Version difference data »

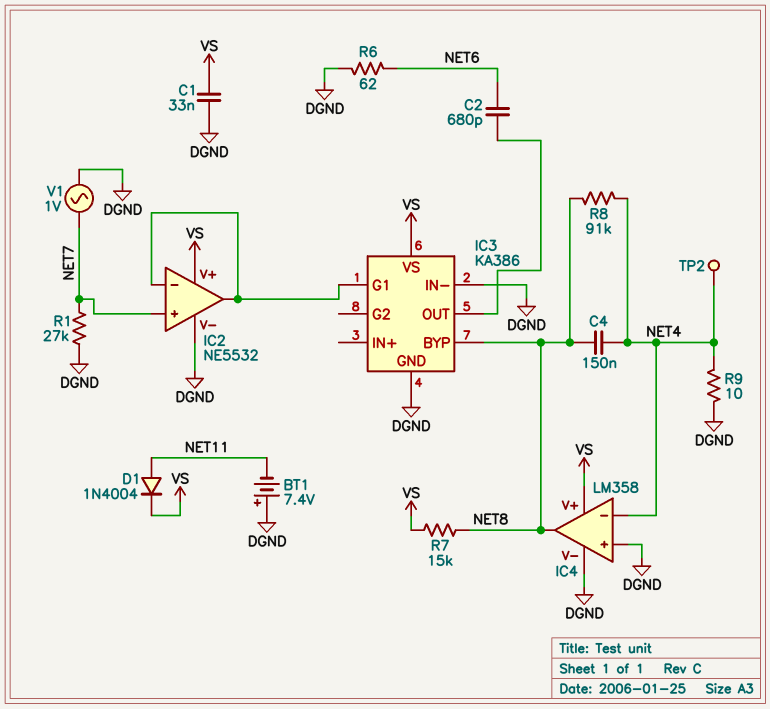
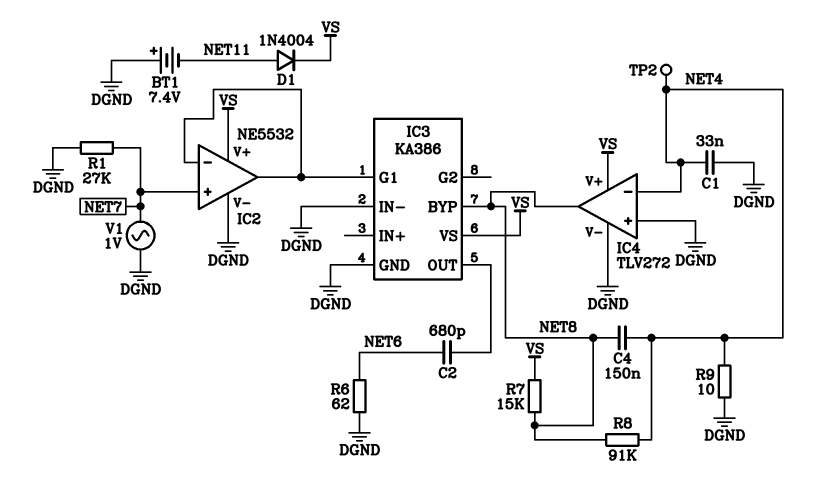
C1: 33nF (DGND, VS) -> 33nF (DGND, NET4)
IC4: LM358 -> TLV272

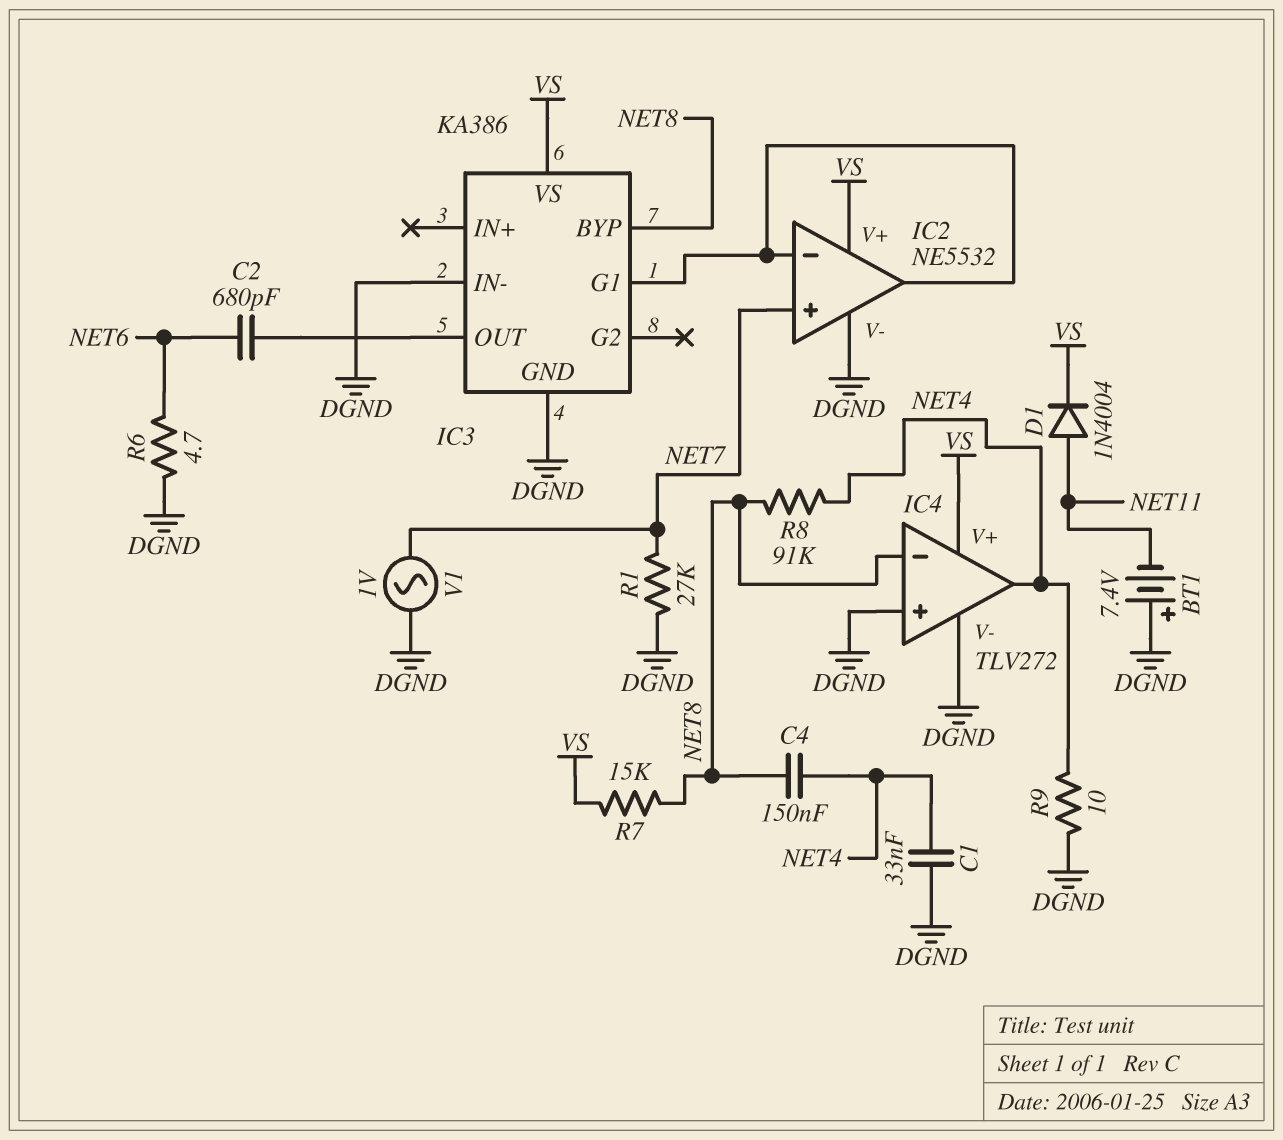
IC4 pin in-: NET4 -> NET8
IC4 pin out: NET8 -> NET4
R6: 62 (DGND, NET6) -> 4.7 (DGND, NET6)
TP2: test point (NET4) -> none

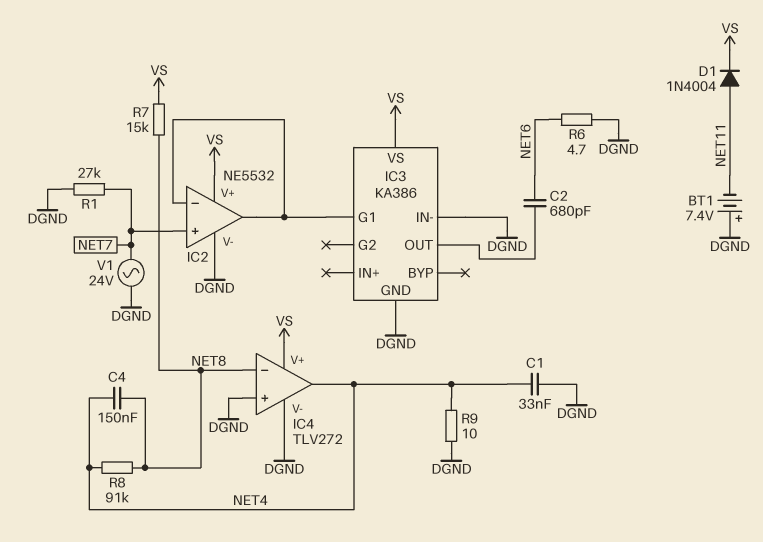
IC3 pin BYP: NET8 -> none
V1: AC 1V (DGND, NET7) -> AC 24V (DGND, NET7)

Exercise goal »
Write out all of the data above exactly, pictures excluded.

Your solution »
C1: 33nF (DGND, VS) -> 33nF (DGND, NET4)
IC4: LM358 -> TLV272

IC4 pin in-: NET4 -> NET8
IC4 pin out: NET8 -> NET4
R6: 62 (DGND, NET6) -> 4.7 (DGND, NET6)
TP2: test point (NET4) -> none

IC3 pin BYP: NET8 -> none
V1: AC 1V (DGND, NET7) -> AC 24V (DGND, NET7)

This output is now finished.